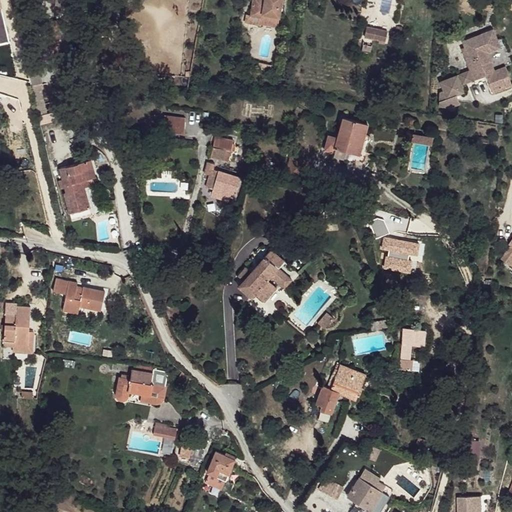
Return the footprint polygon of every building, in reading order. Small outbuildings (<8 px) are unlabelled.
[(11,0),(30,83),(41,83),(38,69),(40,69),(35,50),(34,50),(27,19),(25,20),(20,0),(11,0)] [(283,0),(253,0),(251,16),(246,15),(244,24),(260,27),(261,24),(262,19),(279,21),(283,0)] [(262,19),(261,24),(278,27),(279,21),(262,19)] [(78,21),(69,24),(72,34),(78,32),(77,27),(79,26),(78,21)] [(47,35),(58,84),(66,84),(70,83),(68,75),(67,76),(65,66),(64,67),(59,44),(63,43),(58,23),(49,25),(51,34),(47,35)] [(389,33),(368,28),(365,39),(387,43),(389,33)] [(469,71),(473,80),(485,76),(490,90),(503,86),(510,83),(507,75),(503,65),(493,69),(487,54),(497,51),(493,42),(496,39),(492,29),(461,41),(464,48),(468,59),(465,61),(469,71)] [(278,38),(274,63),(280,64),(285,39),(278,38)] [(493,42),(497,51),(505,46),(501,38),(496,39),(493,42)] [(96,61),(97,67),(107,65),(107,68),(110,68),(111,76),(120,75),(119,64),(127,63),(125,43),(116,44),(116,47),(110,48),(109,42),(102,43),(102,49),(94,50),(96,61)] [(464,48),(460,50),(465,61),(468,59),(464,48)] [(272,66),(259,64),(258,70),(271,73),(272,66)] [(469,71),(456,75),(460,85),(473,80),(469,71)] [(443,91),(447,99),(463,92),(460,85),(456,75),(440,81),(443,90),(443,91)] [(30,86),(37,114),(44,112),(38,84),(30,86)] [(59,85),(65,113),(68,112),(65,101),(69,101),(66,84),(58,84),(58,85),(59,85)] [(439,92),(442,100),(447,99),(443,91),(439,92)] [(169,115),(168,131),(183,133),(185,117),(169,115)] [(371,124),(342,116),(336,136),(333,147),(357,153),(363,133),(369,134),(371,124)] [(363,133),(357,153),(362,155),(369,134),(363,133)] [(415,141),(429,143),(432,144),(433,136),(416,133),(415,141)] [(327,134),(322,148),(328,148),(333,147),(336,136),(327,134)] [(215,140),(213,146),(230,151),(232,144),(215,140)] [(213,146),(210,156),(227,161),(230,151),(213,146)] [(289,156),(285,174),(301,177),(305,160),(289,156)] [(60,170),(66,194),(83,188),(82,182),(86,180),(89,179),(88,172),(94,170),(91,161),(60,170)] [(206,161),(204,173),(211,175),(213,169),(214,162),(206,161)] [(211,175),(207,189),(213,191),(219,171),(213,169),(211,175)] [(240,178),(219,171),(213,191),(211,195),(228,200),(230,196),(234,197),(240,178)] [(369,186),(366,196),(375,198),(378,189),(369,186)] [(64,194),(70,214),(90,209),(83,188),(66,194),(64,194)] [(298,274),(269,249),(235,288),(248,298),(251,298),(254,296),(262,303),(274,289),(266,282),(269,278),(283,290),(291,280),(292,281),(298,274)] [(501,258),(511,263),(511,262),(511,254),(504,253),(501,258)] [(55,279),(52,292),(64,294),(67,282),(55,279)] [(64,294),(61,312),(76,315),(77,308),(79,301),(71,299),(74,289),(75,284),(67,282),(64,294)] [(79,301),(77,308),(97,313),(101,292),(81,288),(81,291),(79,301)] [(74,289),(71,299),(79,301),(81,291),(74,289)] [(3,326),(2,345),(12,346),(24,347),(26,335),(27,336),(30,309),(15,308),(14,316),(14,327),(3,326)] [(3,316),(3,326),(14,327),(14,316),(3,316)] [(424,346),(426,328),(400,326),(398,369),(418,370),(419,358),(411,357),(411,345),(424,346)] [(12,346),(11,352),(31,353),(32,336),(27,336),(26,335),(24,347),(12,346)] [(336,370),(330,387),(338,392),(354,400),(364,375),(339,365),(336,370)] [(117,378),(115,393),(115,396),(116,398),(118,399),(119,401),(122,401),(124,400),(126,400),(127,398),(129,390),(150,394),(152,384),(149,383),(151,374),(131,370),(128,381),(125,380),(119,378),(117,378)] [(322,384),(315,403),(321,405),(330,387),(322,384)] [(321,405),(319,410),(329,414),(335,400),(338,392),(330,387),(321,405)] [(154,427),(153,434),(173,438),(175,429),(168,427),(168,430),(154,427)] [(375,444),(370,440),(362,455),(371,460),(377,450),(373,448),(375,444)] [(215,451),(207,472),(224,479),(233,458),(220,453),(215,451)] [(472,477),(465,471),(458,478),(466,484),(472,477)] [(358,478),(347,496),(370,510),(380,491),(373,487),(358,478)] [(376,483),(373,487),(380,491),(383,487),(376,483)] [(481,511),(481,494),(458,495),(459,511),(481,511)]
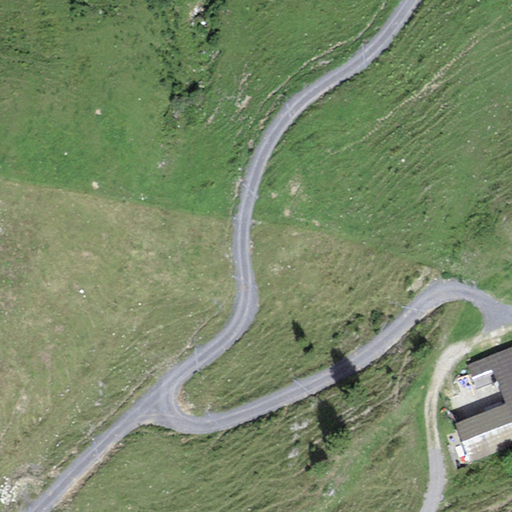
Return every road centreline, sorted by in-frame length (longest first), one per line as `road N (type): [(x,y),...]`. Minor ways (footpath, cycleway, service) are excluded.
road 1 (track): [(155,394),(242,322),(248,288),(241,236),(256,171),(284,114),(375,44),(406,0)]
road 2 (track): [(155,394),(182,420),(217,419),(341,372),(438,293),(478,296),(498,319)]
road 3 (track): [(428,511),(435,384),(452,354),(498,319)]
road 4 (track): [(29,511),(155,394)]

- - -

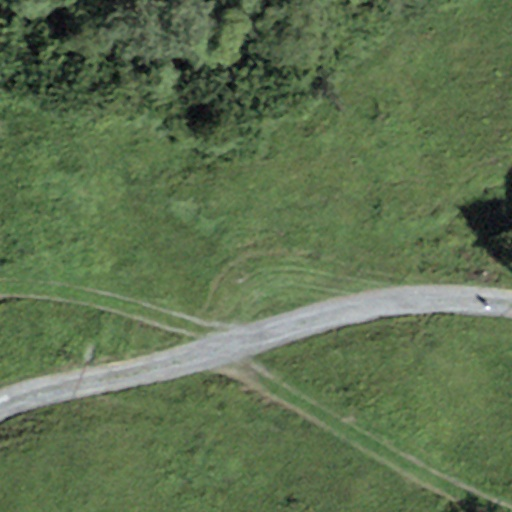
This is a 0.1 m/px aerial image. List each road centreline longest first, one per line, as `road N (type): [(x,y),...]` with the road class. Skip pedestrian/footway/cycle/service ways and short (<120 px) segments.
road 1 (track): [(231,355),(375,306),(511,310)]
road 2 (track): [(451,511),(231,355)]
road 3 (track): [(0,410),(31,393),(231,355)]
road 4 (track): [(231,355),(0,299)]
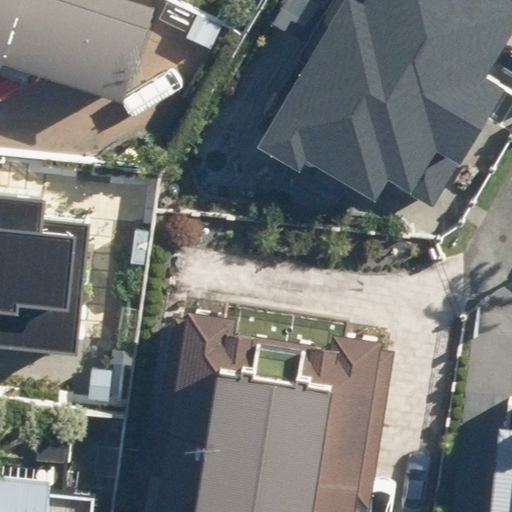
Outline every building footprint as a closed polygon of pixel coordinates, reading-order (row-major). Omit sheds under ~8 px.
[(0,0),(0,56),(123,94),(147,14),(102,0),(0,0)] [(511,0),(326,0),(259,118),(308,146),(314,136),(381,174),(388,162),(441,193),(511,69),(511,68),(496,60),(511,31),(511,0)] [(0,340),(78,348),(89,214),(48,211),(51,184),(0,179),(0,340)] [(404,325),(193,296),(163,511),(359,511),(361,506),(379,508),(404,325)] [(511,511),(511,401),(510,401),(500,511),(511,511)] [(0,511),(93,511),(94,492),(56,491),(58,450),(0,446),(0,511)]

- - -

→ What you will do
Retype the part that opens with the line containing "This is a 0.1" and closes with the line containing "road 4 (track): [(231,355),(0,299)]", including both of those lines.

→ Finished answer
This is a 0.1 m/px aerial image. List each road centreline longest first, one per line, as `road N (type): [(x,y),...]` with the road class. Skip pedestrian/footway/cycle/service ways and short (<120 px) segments.
road 1 (track): [(231,355),(375,306),(511,310)]
road 2 (track): [(451,511),(231,355)]
road 3 (track): [(0,410),(31,393),(231,355)]
road 4 (track): [(231,355),(0,299)]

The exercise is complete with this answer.